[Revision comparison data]
++++
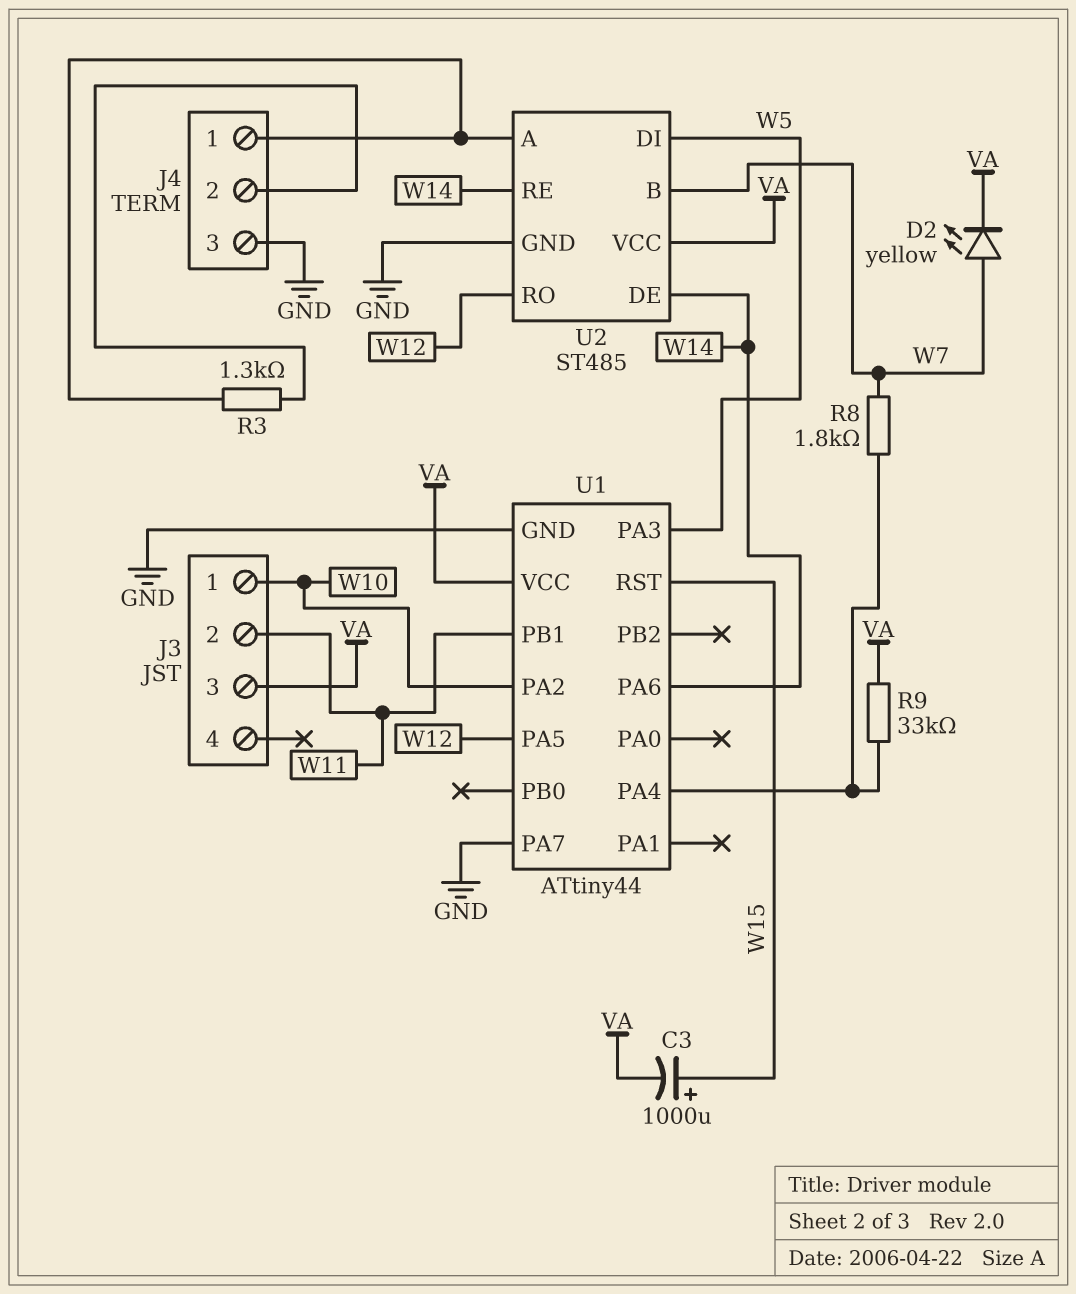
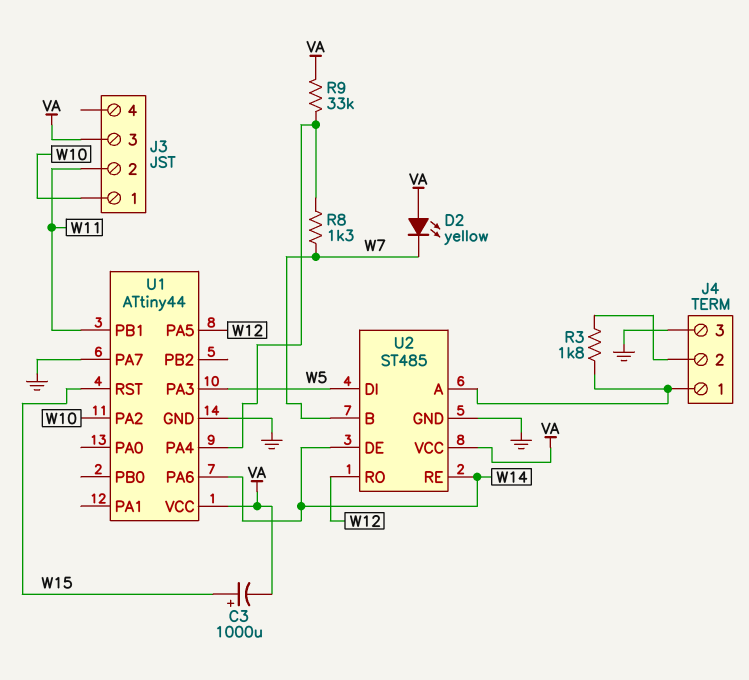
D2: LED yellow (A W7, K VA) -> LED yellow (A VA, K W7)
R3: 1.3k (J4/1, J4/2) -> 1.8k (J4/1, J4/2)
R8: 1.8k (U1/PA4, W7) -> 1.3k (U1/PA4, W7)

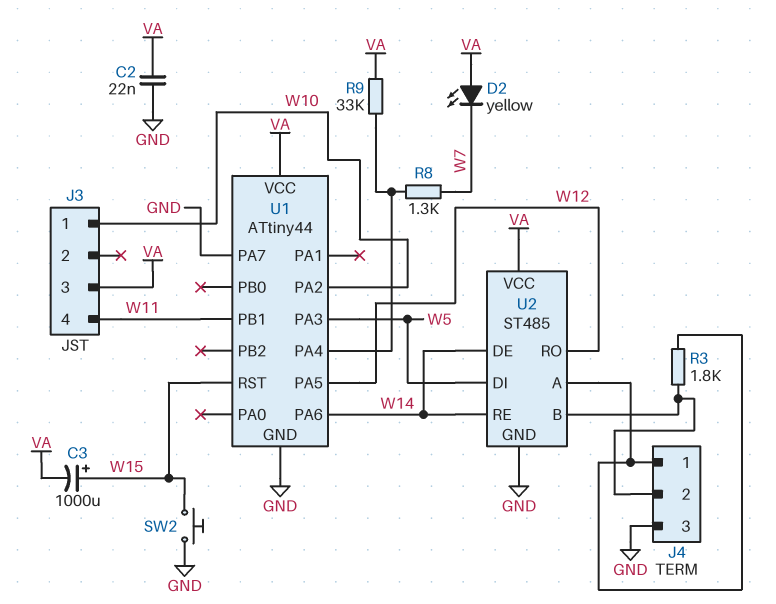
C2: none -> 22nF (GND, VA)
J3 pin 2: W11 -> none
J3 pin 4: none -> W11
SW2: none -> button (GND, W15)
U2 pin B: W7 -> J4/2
++++
### WHAT THE TASK REQUIRES:
Reproduce each entry precisely, dropping only the pictures.

### RESULT FOR THIS TASK:
D2: LED yellow (A W7, K VA) -> LED yellow (A VA, K W7)
R3: 1.3k (J4/1, J4/2) -> 1.8k (J4/1, J4/2)
R8: 1.8k (U1/PA4, W7) -> 1.3k (U1/PA4, W7)

C2: none -> 22nF (GND, VA)
J3 pin 2: W11 -> none
J3 pin 4: none -> W11
SW2: none -> button (GND, W15)
U2 pin B: W7 -> J4/2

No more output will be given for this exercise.